▶ _PROVIDED DATA_
==============================
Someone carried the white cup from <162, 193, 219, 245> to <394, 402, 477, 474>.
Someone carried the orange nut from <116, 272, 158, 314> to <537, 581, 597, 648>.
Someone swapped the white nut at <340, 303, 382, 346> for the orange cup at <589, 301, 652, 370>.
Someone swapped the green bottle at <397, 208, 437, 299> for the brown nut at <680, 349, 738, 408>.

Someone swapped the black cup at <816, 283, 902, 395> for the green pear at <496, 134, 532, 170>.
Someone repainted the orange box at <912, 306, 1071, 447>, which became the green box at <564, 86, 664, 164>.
==============================
▶ _WHAT THE TASK REQUIRES_
Count each line of the entries that holds the word "carried", then state the total and nothing more.

▶ _WRITTEN SOLUTION_
2